Aim of the exercise:
Search the data for the word "moved" and copy every line where it occurs.

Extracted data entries
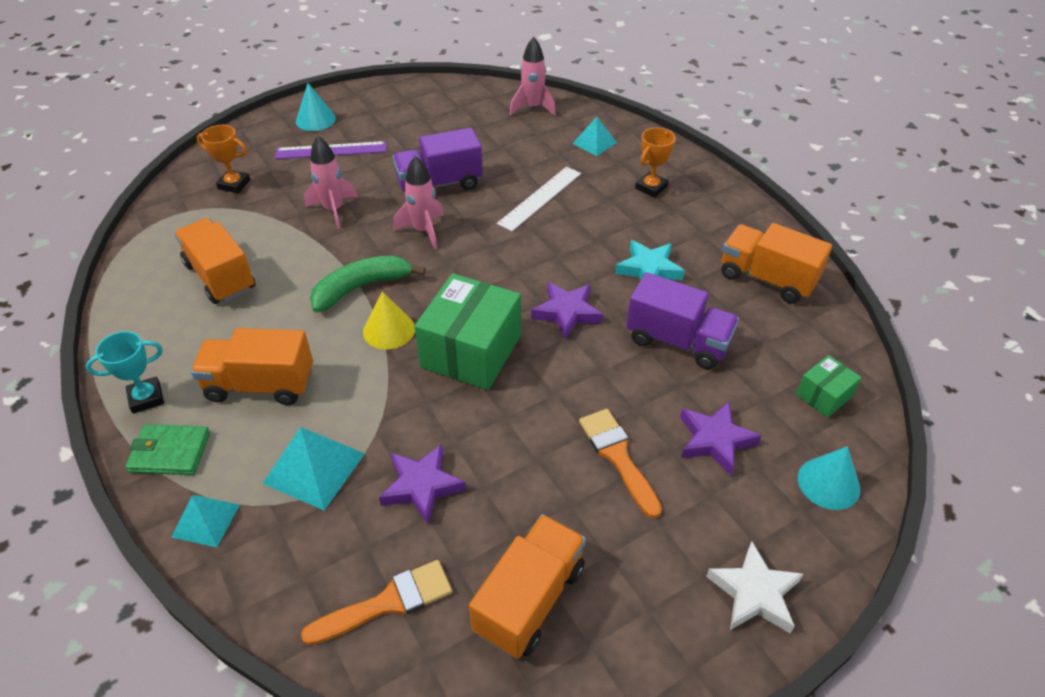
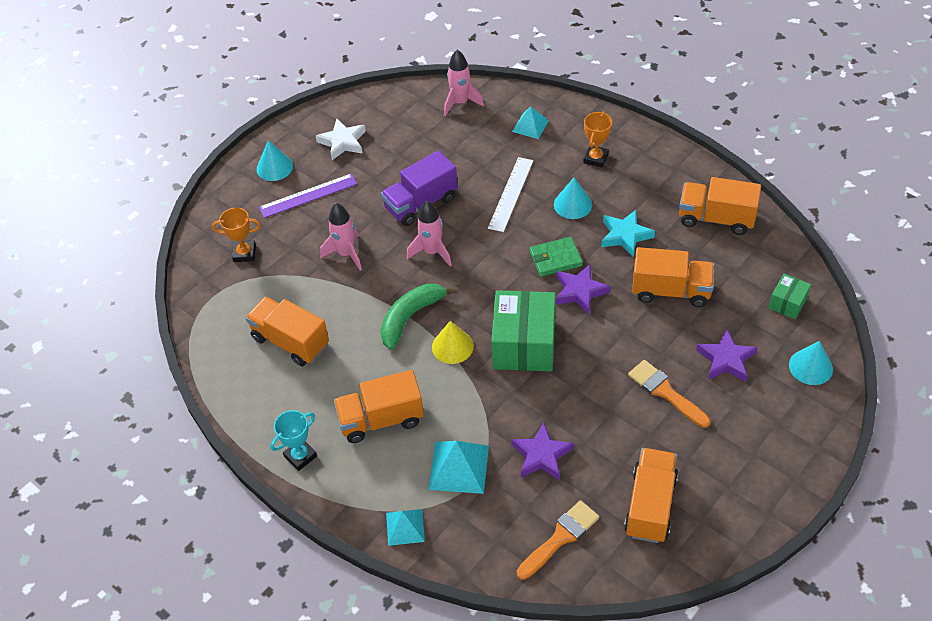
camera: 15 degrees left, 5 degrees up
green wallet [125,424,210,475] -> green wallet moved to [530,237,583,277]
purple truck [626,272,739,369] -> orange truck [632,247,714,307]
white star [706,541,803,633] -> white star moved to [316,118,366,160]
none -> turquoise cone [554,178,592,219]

The completed task:
green wallet [125,424,210,475] -> green wallet moved to [530,237,583,277]
white star [706,541,803,633] -> white star moved to [316,118,366,160]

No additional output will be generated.